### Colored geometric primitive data
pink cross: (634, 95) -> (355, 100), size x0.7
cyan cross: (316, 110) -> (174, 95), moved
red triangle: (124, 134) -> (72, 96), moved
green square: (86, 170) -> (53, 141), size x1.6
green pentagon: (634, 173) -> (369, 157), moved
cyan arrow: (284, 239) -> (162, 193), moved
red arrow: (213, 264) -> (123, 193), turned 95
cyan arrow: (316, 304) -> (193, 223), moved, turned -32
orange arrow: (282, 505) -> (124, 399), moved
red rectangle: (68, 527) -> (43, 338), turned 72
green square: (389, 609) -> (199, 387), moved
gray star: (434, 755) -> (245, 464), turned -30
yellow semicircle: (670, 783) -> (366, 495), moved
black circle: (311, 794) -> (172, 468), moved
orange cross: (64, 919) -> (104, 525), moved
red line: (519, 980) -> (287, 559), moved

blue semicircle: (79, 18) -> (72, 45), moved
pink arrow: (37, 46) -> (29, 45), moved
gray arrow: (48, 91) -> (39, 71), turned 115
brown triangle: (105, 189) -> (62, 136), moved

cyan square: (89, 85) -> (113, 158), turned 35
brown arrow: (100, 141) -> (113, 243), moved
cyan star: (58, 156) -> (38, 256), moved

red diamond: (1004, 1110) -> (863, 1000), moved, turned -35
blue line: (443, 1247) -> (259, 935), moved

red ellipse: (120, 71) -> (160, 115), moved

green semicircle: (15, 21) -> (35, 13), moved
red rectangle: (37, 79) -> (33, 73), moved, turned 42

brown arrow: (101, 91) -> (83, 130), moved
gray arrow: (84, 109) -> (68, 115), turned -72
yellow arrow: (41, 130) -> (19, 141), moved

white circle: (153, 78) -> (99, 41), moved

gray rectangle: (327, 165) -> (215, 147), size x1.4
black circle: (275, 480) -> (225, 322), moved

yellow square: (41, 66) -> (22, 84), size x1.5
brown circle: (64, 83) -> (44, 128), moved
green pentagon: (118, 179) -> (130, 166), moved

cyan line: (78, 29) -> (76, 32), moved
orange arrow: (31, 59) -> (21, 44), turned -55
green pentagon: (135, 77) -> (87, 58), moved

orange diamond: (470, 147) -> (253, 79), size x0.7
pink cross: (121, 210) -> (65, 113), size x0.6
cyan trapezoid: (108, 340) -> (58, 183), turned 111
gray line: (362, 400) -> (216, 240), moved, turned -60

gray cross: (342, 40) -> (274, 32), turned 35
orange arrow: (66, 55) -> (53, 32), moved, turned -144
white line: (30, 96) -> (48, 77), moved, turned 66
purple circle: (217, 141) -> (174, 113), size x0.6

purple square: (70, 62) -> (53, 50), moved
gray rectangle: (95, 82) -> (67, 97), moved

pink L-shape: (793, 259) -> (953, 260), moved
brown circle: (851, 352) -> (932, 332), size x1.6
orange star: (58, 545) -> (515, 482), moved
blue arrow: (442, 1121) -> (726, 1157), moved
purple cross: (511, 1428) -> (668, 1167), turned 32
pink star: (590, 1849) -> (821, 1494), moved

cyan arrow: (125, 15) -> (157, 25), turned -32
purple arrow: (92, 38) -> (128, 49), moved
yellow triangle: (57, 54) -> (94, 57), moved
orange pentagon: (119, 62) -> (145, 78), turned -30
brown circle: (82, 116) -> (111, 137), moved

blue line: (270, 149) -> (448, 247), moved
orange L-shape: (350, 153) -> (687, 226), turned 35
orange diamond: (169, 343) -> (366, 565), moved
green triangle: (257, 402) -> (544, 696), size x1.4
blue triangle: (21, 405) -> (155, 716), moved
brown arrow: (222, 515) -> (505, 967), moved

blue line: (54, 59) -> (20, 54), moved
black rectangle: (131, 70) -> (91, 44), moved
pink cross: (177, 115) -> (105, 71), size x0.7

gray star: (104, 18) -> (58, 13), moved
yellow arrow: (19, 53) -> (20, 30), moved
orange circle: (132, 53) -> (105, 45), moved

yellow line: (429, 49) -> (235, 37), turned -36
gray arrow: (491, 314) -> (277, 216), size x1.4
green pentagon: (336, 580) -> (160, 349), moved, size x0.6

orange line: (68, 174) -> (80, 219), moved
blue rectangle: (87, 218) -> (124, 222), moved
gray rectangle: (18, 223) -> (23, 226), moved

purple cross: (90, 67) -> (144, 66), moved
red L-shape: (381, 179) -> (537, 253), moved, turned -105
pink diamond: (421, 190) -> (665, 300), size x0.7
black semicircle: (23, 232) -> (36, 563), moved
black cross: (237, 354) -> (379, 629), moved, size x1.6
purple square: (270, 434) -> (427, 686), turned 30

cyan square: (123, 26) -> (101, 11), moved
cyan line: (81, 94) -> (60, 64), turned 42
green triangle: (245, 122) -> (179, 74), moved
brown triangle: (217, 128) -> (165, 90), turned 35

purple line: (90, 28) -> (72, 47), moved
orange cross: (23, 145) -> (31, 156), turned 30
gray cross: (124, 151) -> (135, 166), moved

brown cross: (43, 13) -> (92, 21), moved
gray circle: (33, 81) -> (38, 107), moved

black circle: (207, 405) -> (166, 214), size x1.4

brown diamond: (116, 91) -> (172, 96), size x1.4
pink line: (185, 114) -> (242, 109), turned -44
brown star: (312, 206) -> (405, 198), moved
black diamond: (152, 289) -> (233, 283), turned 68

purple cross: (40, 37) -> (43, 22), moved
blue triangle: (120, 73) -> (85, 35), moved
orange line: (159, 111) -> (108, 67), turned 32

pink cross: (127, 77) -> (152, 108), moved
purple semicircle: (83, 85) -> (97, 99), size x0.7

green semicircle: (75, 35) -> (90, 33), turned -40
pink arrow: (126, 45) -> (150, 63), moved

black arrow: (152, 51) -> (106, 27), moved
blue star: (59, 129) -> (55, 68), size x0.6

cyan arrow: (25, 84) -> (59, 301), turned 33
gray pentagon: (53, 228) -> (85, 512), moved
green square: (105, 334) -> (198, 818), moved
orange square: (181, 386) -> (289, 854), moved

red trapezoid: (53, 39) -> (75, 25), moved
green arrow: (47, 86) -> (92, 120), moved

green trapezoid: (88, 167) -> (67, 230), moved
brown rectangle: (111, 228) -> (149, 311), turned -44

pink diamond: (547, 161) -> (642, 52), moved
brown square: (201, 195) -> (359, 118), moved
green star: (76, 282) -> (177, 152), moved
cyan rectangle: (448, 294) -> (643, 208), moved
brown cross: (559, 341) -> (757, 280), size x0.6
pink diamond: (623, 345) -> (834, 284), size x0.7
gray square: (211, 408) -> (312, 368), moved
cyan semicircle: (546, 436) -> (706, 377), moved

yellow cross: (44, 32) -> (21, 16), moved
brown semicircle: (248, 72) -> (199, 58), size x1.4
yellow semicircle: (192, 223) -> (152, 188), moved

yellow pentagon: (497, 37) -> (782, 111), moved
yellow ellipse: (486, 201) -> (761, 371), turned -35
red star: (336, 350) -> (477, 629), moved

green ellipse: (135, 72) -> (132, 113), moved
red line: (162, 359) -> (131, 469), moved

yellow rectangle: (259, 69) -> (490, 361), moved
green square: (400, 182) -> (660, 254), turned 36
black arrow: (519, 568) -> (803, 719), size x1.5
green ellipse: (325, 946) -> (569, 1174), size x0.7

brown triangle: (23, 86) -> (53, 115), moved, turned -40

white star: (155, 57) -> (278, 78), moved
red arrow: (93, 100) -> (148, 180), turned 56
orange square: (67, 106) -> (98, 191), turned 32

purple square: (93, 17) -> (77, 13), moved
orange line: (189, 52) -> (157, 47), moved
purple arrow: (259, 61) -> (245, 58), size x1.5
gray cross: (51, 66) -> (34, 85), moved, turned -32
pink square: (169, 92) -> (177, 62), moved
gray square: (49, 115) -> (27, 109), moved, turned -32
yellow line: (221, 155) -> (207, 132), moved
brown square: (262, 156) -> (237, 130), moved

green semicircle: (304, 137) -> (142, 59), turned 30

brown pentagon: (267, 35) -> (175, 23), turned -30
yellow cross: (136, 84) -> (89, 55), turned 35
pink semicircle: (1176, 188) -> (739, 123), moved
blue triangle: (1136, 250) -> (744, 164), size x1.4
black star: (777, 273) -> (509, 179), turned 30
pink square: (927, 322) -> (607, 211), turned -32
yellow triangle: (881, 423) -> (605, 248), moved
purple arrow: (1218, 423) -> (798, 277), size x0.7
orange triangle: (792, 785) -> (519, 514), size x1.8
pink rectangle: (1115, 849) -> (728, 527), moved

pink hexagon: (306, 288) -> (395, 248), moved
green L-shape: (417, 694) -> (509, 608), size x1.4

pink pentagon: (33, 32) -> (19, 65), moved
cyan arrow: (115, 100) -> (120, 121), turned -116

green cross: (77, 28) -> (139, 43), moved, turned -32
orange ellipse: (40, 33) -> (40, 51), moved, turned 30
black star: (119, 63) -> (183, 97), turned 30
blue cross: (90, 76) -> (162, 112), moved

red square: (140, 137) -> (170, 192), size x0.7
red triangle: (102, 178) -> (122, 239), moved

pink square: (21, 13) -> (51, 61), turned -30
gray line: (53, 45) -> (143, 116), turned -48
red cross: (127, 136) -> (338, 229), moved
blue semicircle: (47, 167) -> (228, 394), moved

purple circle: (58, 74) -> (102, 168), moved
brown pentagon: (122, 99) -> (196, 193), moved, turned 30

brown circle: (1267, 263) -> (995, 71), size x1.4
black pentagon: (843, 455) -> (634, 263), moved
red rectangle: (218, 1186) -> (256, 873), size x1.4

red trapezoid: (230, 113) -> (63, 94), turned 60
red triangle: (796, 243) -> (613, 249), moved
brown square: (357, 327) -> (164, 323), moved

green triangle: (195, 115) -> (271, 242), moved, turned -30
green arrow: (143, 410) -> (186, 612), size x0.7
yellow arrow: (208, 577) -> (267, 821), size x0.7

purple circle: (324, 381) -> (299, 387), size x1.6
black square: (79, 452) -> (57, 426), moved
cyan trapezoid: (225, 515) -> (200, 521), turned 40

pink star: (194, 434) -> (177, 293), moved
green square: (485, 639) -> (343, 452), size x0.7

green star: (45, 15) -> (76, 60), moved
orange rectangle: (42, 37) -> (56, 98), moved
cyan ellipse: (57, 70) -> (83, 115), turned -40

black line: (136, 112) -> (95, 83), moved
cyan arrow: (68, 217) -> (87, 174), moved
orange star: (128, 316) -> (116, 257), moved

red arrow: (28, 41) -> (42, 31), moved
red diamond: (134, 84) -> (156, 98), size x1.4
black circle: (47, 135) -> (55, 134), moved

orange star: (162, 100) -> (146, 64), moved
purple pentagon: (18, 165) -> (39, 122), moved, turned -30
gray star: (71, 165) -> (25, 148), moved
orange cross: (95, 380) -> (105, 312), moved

### Work order
For this exercise, please output exactly the lines above starting at the line with "yellow arrow: (19, 53) -> (20, 30), moved" and ending at the line with "red L-shape: (381, 179)", ends included.

### Response area
yellow arrow: (19, 53) -> (20, 30), moved
orange circle: (132, 53) -> (105, 45), moved

yellow line: (429, 49) -> (235, 37), turned -36
gray arrow: (491, 314) -> (277, 216), size x1.4
green pentagon: (336, 580) -> (160, 349), moved, size x0.6

orange line: (68, 174) -> (80, 219), moved
blue rectangle: (87, 218) -> (124, 222), moved
gray rectangle: (18, 223) -> (23, 226), moved

purple cross: (90, 67) -> (144, 66), moved
red L-shape: (381, 179) -> (537, 253), moved, turned -105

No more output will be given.